### Problem requirements
When you reach the line with "purple plate G7:H7" in the listing below, write out that line and every one after it exactly, and skip the pictures.

--- START ---

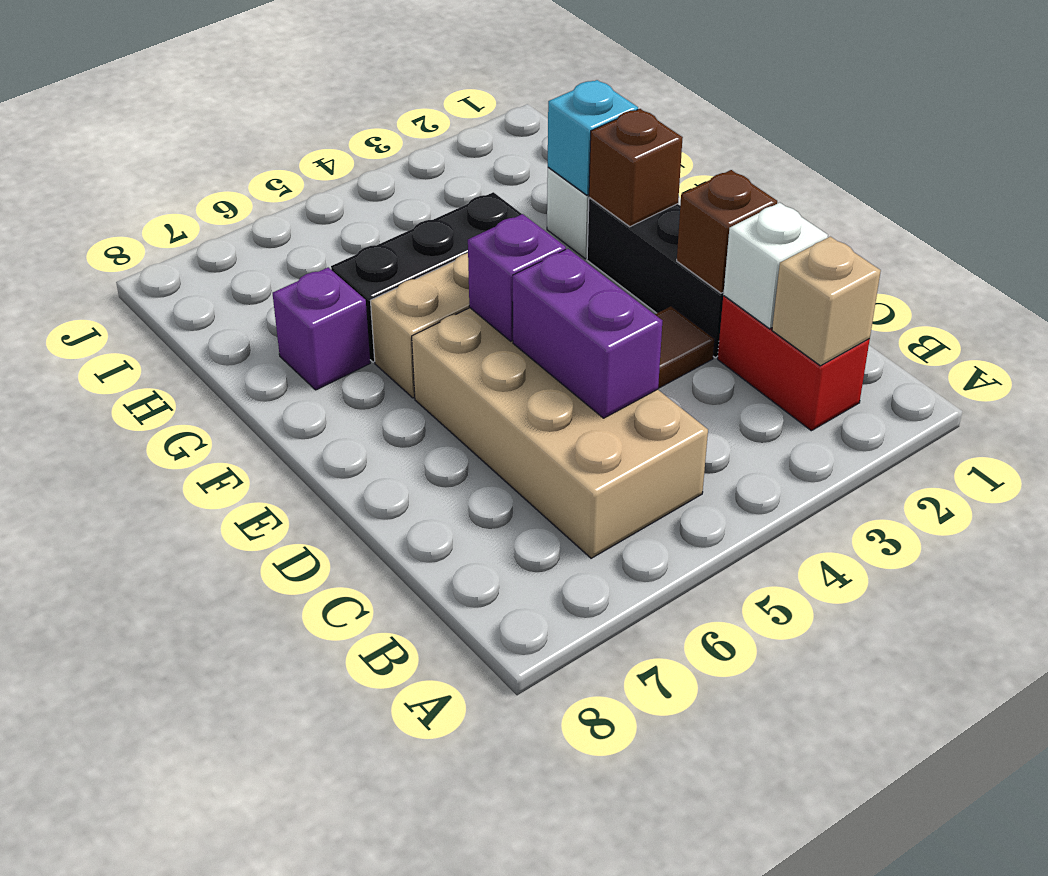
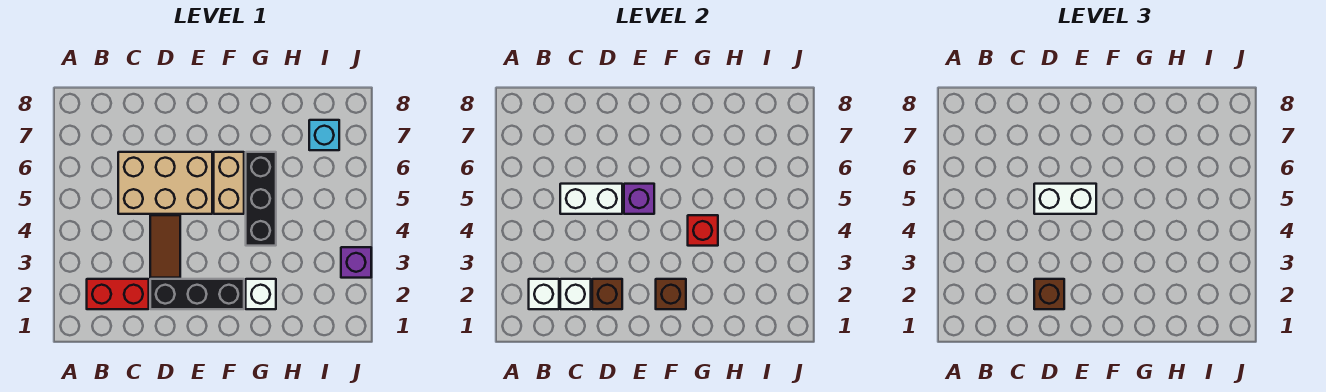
tan brick B2 level 2 -> white brick B2 level 2
tan brick B5:E6 level 1 -> tan brick C5:E6 level 1
purple brick C5:D5 level 2 -> white brick C5:D5 level 2
none -> brown brick D2 level 3
none -> white brick D5:E5 level 3
cyan brick G2 level 2 -> cyan brick I7 level 1
none -> red brick G4 level 2
purple brick G7 level 1 -> purple brick J3 level 1

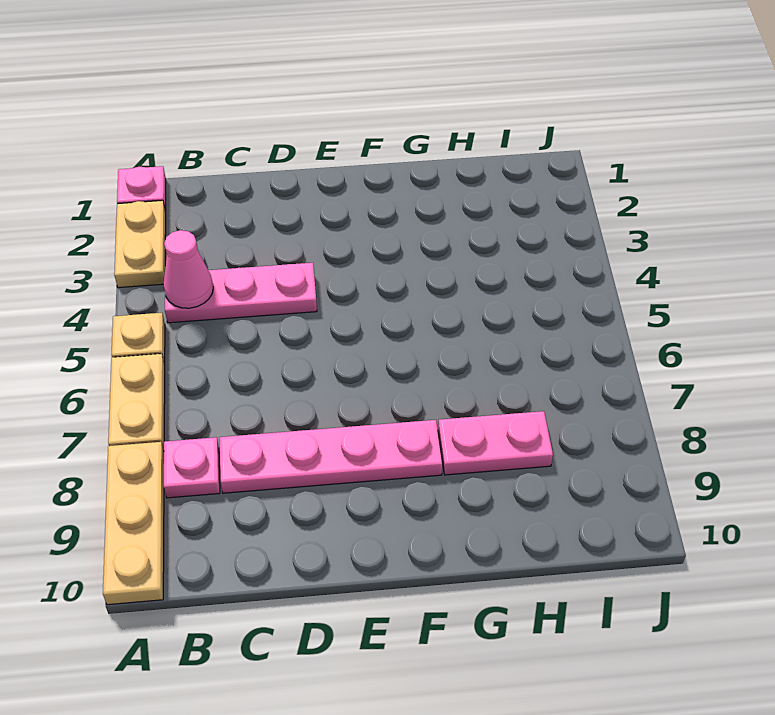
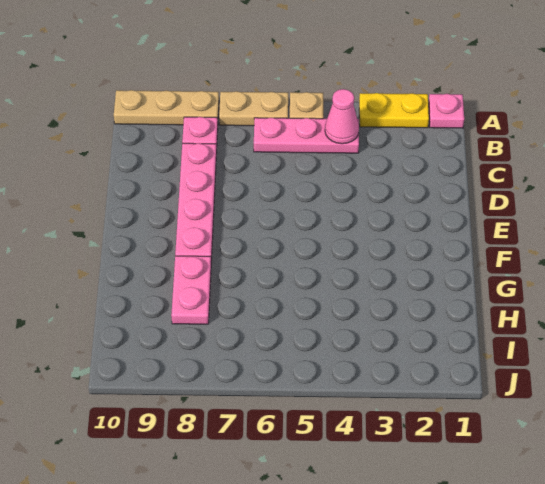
tan plate A2:A3 level 1 -> yellow plate A2:A3 level 1
pink plate B4:D4 level 1 -> pink plate B4:B6 level 1

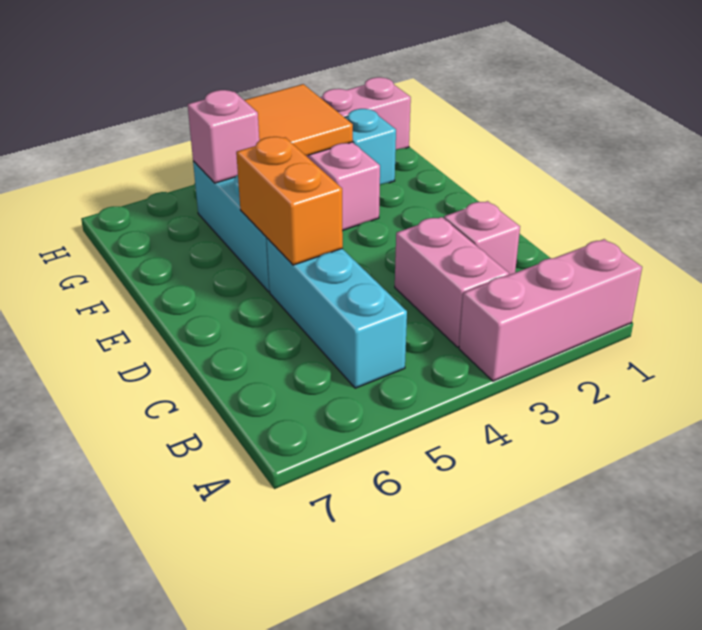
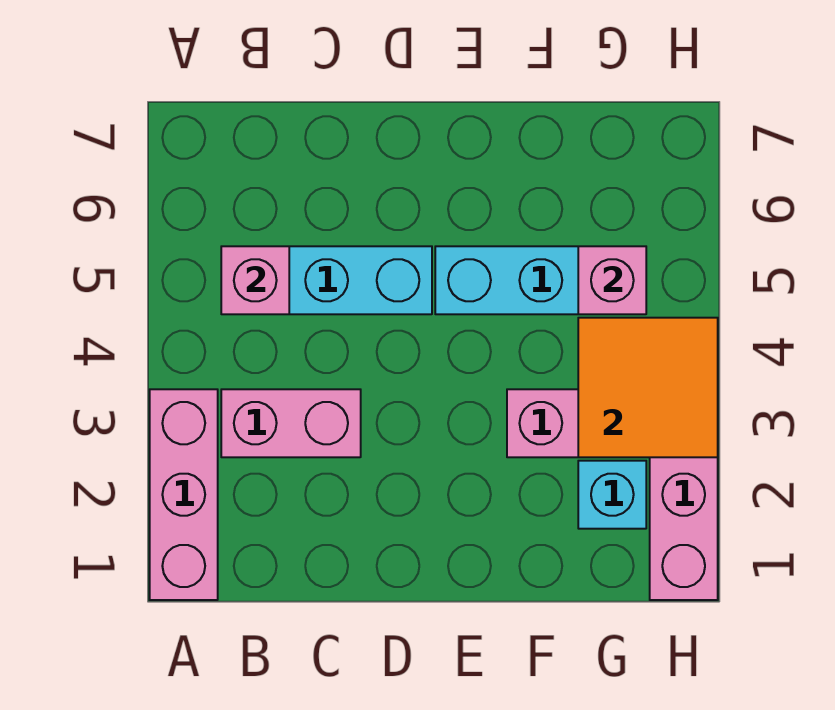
pink brick C2 level 1 -> pink brick B5 level 2
orange brick D5:E5 level 2 -> none

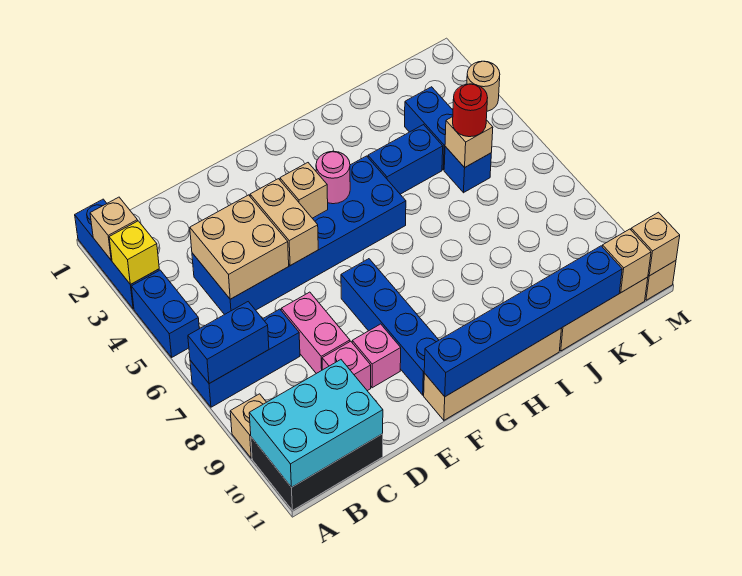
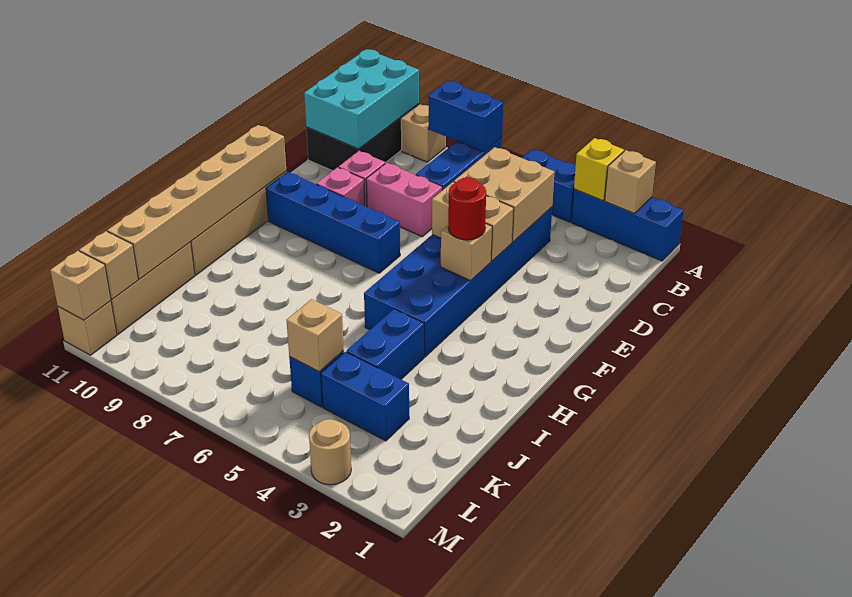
blue brick A7:B7 level 2 -> blue brick A7:A8 level 2
blue brick F11:K11 level 2 -> tan brick F11:K11 level 2
pink round brick G4 level 2 -> none
red round brick K5 level 3 -> red round brick F4 level 3

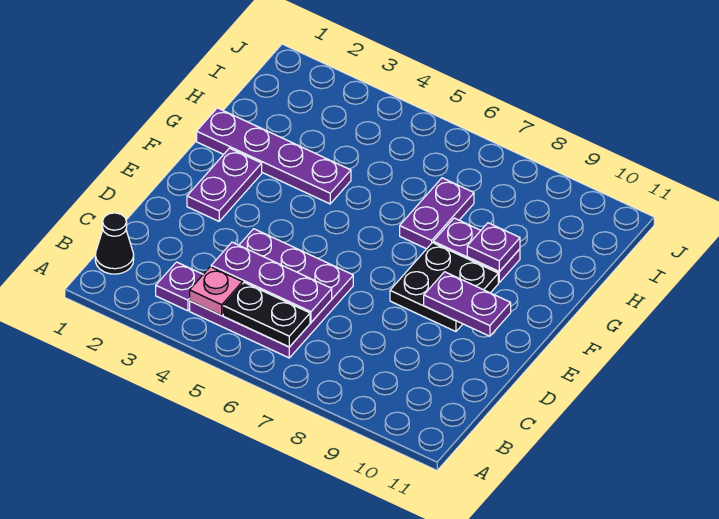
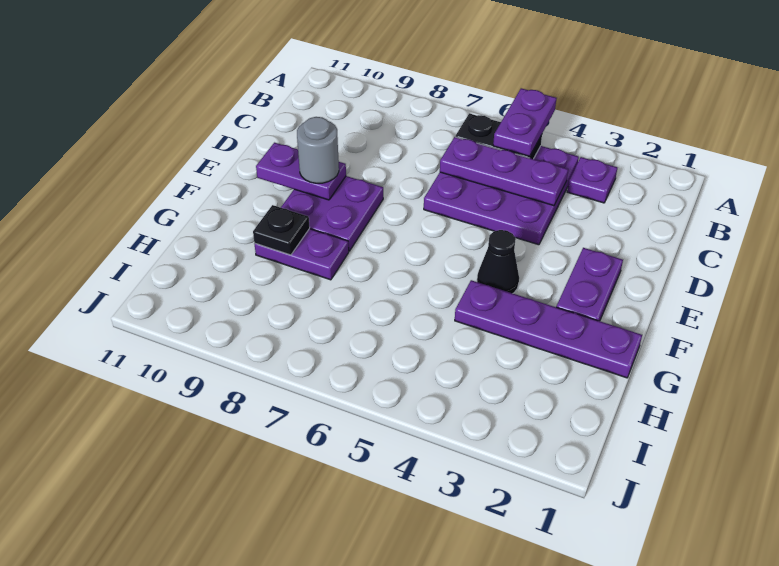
black cone B1 level 1 -> black cone F4 level 1
pink plate B4 level 2 -> none
black plate E8:F9 level 1 -> purple plate E8:F9 level 1
none -> grey round brick E9 level 3
purple plate G7:H7 level 1 -> purple plate A5:B5 level 3
purple plate G9 level 2 -> black plate G9 level 2

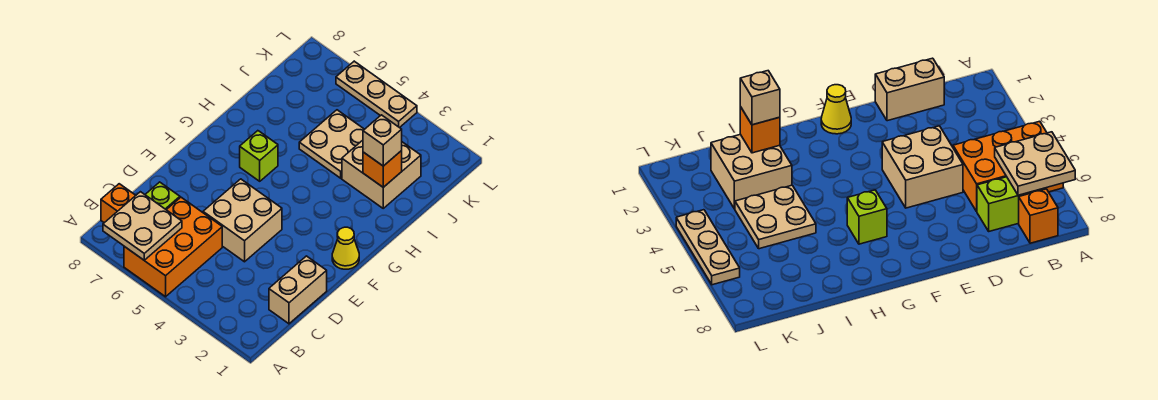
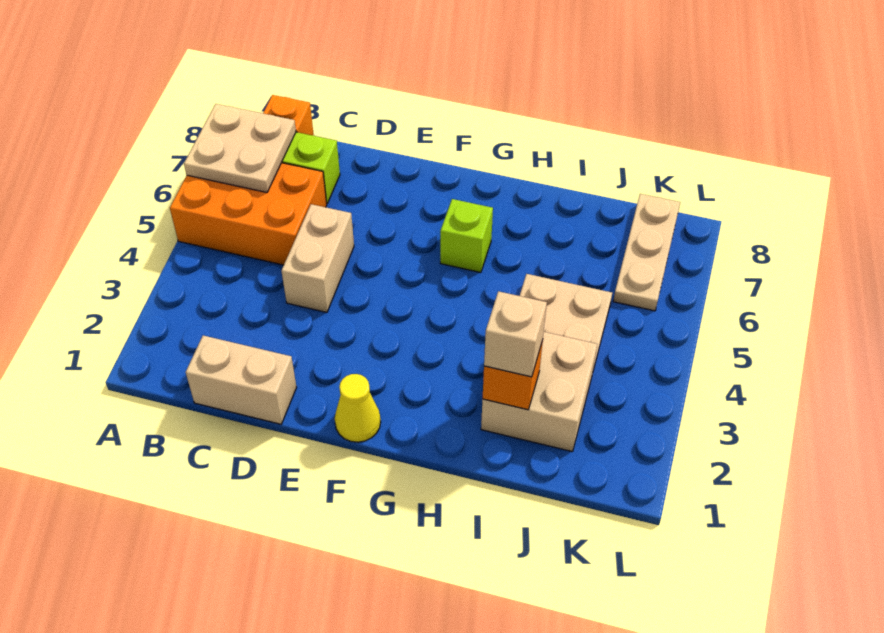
tan brick D4:E5 level 1 -> tan brick D4:D5 level 1
tan plate L4:L6 level 1 -> tan plate K6:K8 level 1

--- END ---

### Expected answer
purple plate G7:H7 level 1 -> purple plate A5:B5 level 3
purple plate G9 level 2 -> black plate G9 level 2

tan brick D4:E5 level 1 -> tan brick D4:D5 level 1
tan plate L4:L6 level 1 -> tan plate K6:K8 level 1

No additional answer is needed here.